BEGIN Provided data

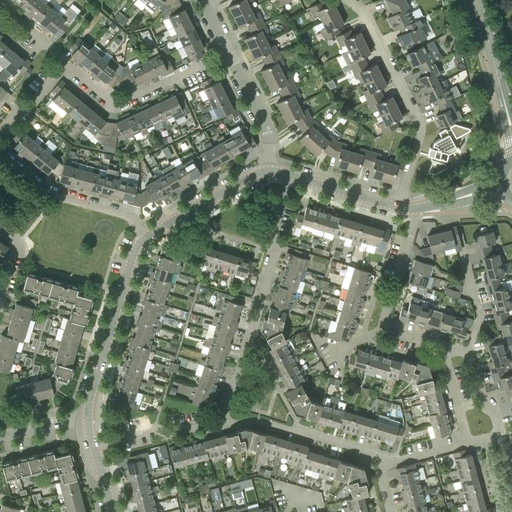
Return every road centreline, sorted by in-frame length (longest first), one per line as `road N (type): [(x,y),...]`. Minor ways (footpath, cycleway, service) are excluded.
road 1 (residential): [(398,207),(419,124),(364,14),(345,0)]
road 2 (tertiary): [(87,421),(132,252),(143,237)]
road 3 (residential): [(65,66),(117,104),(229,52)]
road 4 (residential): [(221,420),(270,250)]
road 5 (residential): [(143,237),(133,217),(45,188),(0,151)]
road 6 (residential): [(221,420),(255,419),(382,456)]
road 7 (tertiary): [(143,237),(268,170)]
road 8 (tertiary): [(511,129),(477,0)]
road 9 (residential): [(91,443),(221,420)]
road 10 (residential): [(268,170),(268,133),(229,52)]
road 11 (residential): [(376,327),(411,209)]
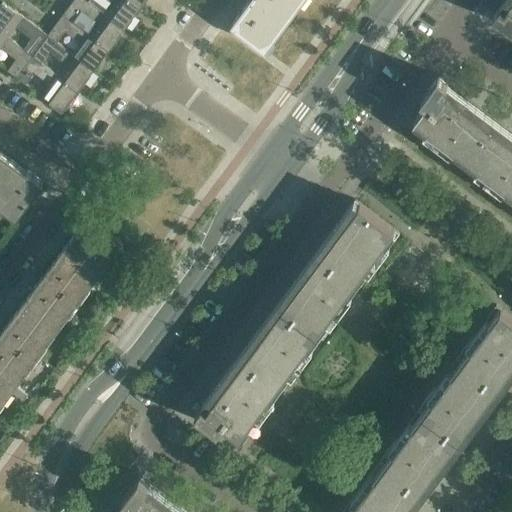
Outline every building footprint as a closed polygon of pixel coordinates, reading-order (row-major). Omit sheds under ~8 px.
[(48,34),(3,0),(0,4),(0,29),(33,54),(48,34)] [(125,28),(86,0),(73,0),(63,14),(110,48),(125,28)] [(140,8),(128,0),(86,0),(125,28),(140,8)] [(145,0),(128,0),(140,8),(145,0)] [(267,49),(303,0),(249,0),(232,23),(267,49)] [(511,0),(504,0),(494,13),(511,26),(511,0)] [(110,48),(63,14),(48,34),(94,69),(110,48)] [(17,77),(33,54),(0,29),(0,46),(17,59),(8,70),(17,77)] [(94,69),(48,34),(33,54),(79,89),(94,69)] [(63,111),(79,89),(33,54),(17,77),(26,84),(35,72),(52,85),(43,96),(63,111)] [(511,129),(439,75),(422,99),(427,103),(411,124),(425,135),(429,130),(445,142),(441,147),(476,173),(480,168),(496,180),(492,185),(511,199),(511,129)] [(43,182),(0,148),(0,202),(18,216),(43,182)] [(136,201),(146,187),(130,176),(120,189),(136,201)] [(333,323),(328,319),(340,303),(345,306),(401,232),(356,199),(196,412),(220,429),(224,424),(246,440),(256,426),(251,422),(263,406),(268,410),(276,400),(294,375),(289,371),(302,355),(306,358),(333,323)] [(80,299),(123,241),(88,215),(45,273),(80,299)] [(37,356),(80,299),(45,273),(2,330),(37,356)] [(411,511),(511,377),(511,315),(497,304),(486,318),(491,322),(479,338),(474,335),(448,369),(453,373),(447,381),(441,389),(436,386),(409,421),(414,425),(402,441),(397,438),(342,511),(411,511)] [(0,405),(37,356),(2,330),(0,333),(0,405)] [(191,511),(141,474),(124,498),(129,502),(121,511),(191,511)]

END Provided data
BEGIN Provided data

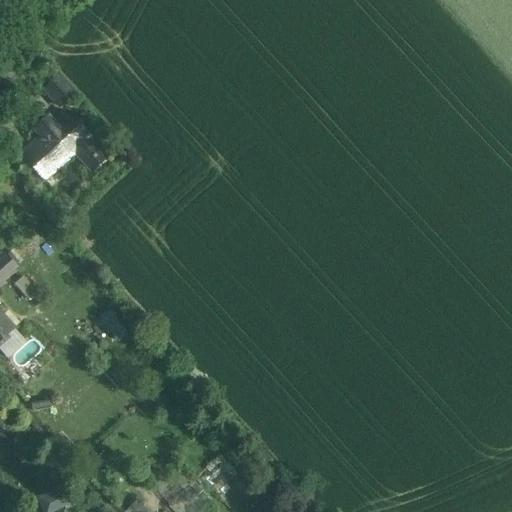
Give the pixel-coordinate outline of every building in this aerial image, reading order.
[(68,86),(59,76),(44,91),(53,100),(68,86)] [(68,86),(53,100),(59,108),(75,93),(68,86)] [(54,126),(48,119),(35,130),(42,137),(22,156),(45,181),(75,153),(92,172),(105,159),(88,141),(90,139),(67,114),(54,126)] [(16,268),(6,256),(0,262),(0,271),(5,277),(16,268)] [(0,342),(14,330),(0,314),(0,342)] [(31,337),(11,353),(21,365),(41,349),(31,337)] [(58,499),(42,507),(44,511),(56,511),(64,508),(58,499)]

END Provided data
BEGIN Provided data

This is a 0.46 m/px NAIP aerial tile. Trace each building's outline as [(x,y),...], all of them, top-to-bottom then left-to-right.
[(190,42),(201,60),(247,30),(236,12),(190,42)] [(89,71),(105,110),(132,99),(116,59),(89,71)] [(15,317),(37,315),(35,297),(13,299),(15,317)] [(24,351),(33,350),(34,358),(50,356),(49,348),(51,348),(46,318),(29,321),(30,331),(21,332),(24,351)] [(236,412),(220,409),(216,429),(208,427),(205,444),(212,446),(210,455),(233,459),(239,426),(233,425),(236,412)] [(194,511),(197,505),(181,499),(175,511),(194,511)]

END Provided data

Please count the lines in the records above that contain the string "building", treating uppercase and lowercase letters as different. Give only the number.

3